What is expected: Without including any pictures, retype exactly the lines from the top of the records through the line containing "Clean Mix: [887,484,1081,574]", that final line included.

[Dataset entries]

"""

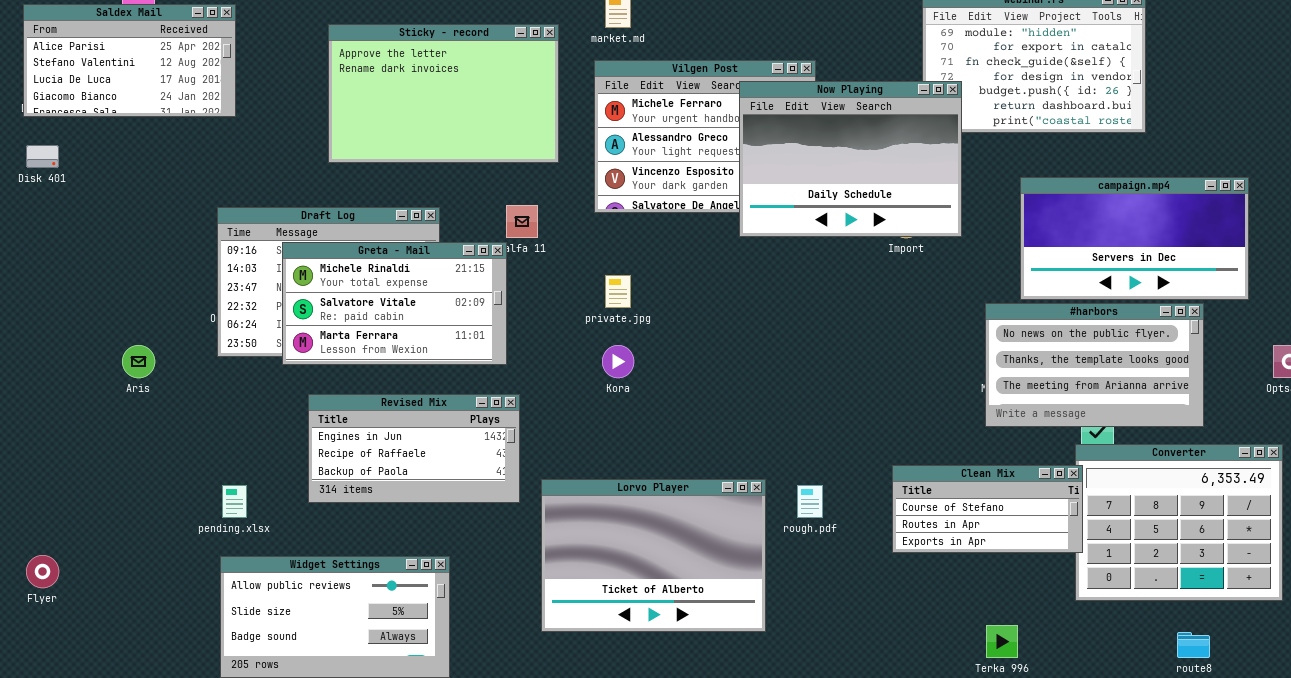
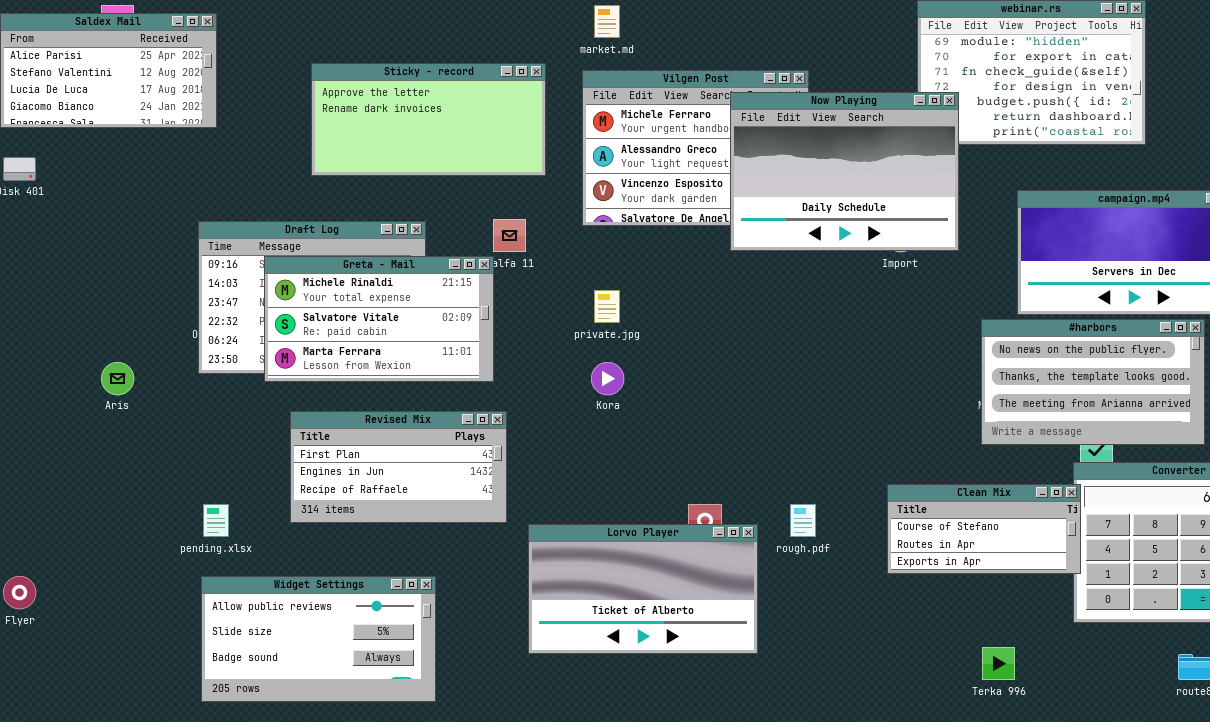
Sticky - record: [328,24,559,163] -> [311,63,546,176], resized
Revised Mix: [308,394,520,503] -> [290,411,507,523], scrolled up 1 row
Lorvo Player: [541,479,766,632] -> [528,524,758,654], resized

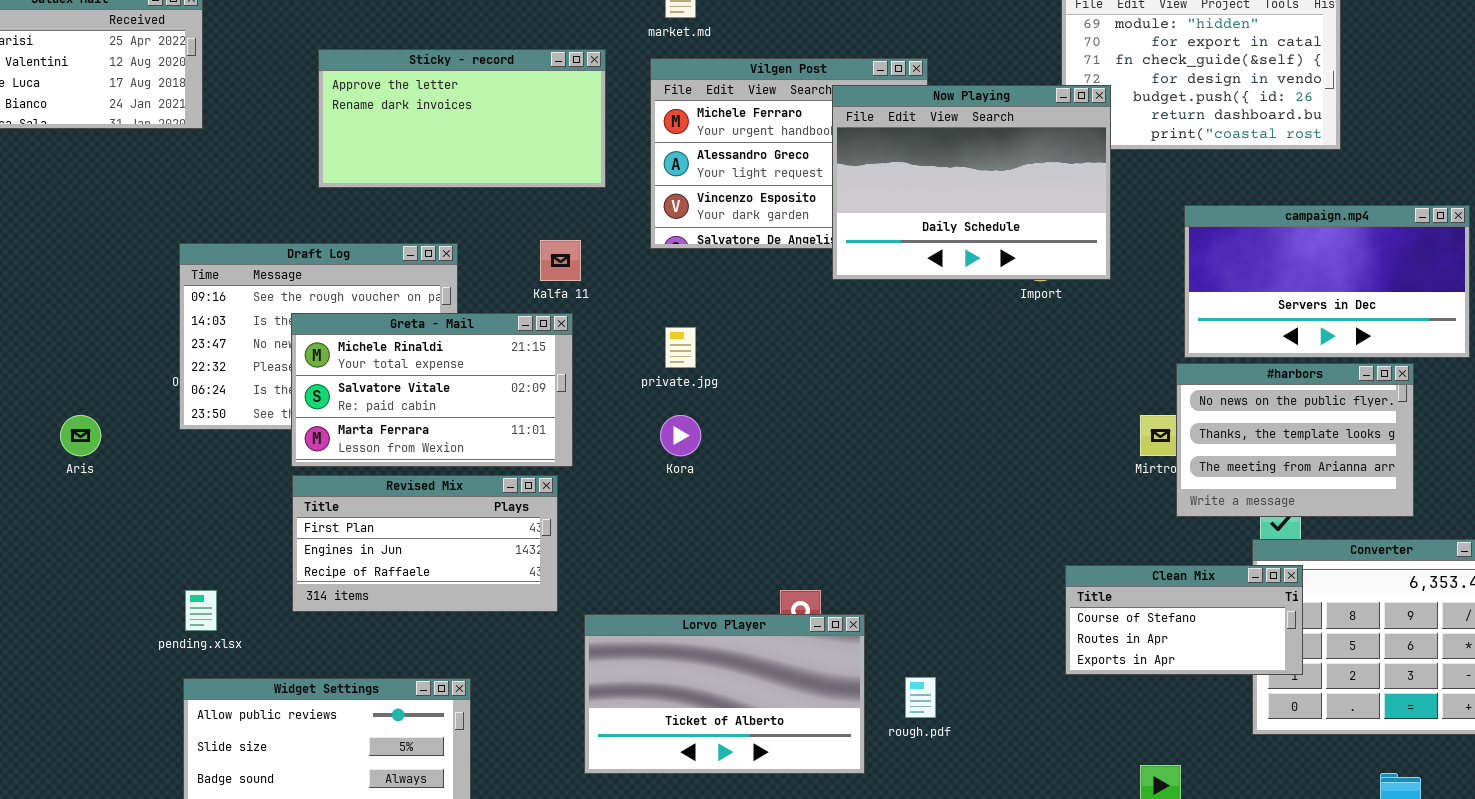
Greta - Mail: [264,256,494,382] -> [291,313,573,467], moved
#harbors: [981,319,1205,445] -> [1176,363,1414,517], resized
Clean Mix: [887,484,1081,574] -> [1065,565,1303,675], moved
rough.pdf: [790,504,816,537] -> [905,677,936,718], moved

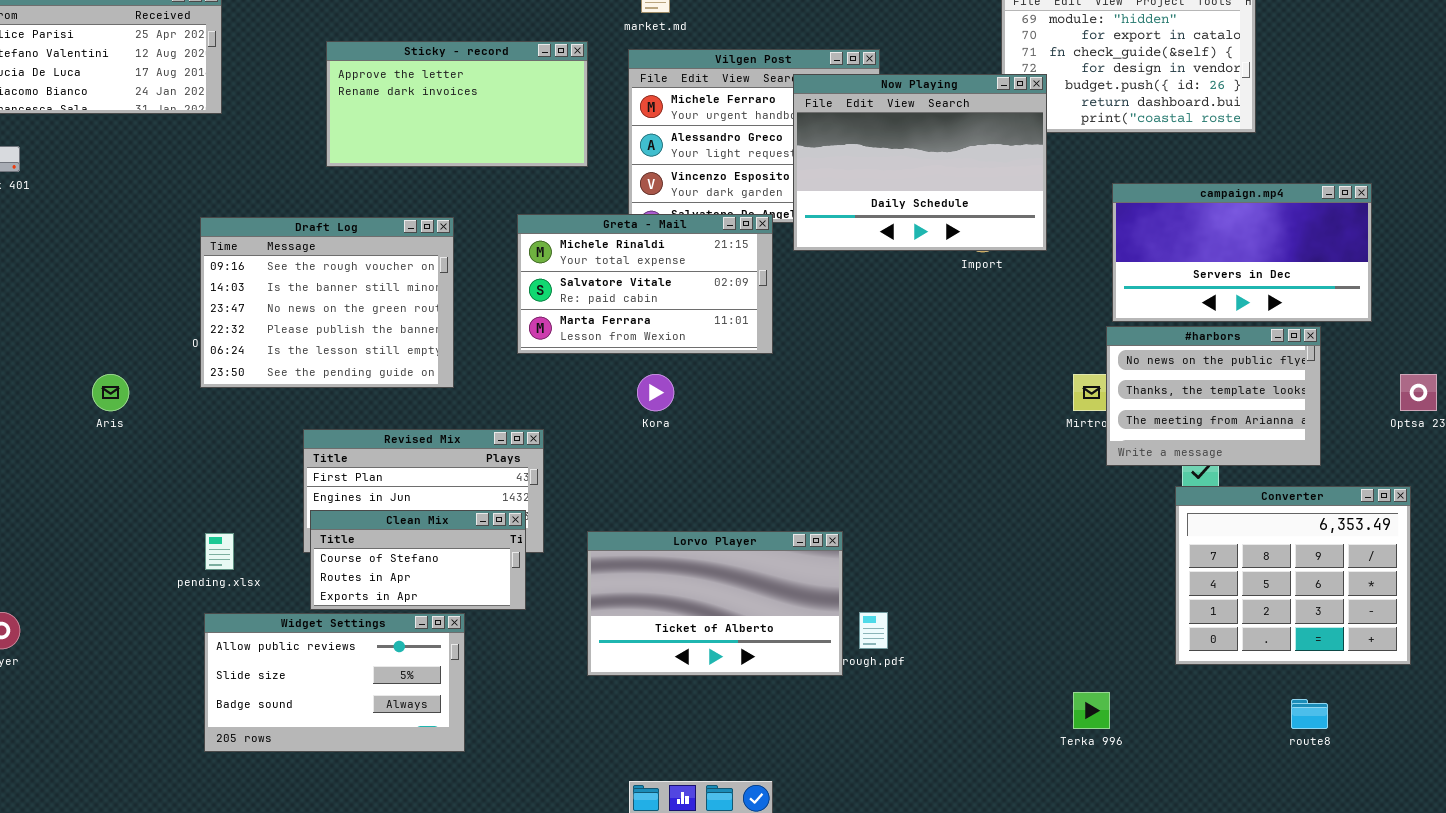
Greta - Mail: [291,313,573,467] -> [517,214,773,354], moved
Clean Mix: [1065,565,1303,675] -> [310,510,526,610], moved
Lorvo Player: [584,614,865,774] -> [587,531,843,676], moved

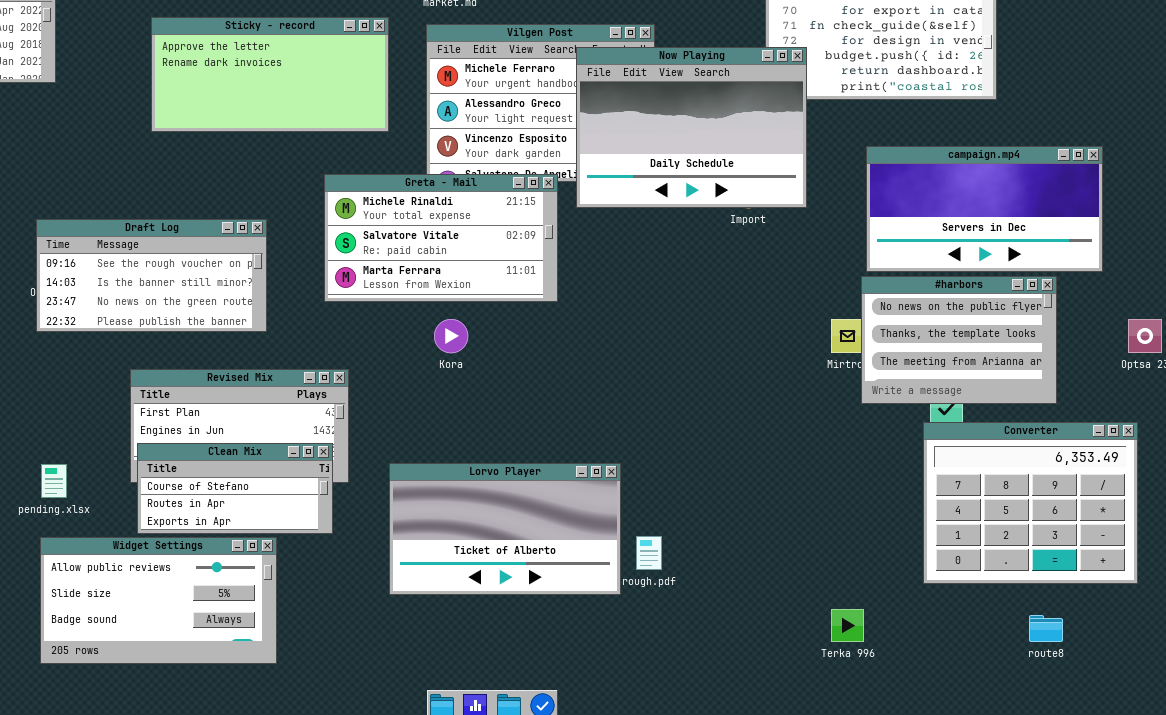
Draft Log: [200,217,454,388] -> [36,219,267,332], resized

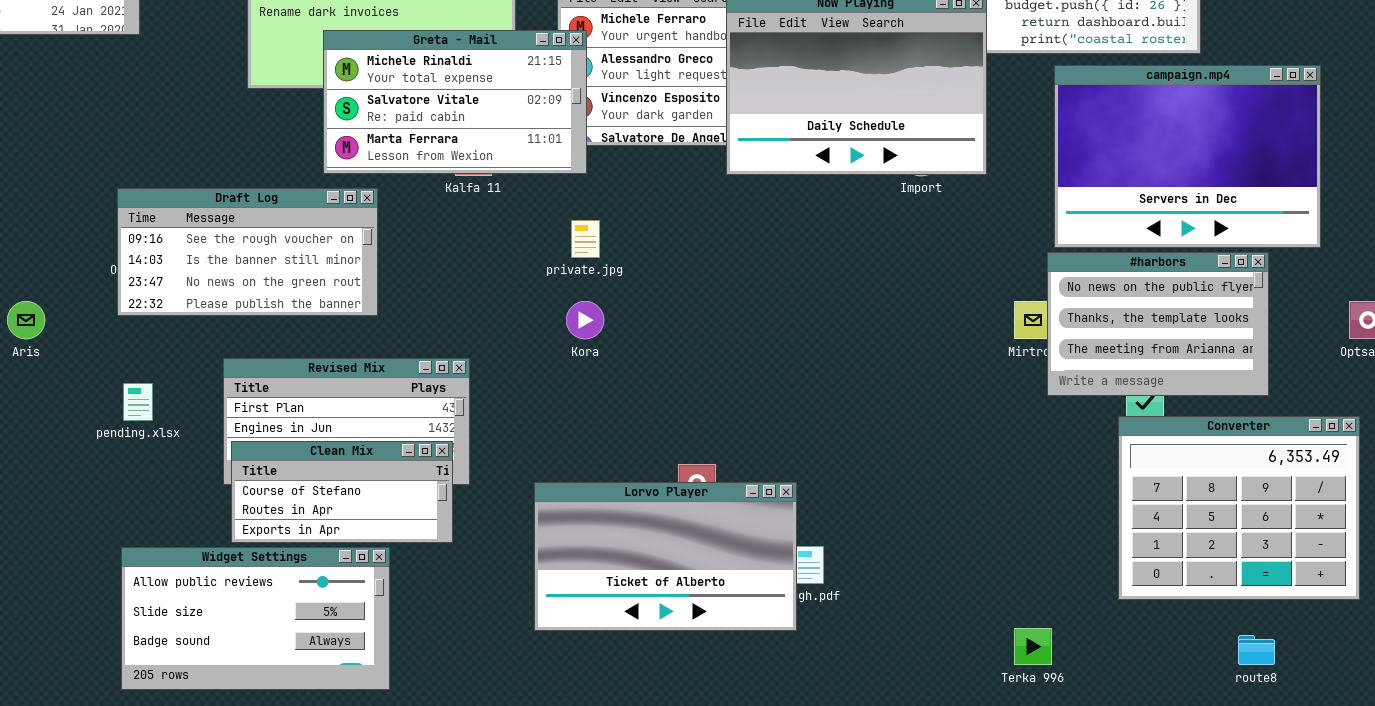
campaign.mp4: [866,146,1103,272] -> [1054,65,1321,248], resized
Greta - Mail: [324,174,558,302] -> [323,30,587,174], moved
Lorvo Player: [389,463,621,595] -> [534,482,797,631], moved
pending.xlsx: [41,464,67,498] -> [123,383,153,421], moved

"""

Answer space:
Sticky - record: [328,24,559,163] -> [311,63,546,176], resized
Revised Mix: [308,394,520,503] -> [290,411,507,523], scrolled up 1 row
Lorvo Player: [541,479,766,632] -> [528,524,758,654], resized

Greta - Mail: [264,256,494,382] -> [291,313,573,467], moved
#harbors: [981,319,1205,445] -> [1176,363,1414,517], resized
Clean Mix: [887,484,1081,574] -> [1065,565,1303,675], moved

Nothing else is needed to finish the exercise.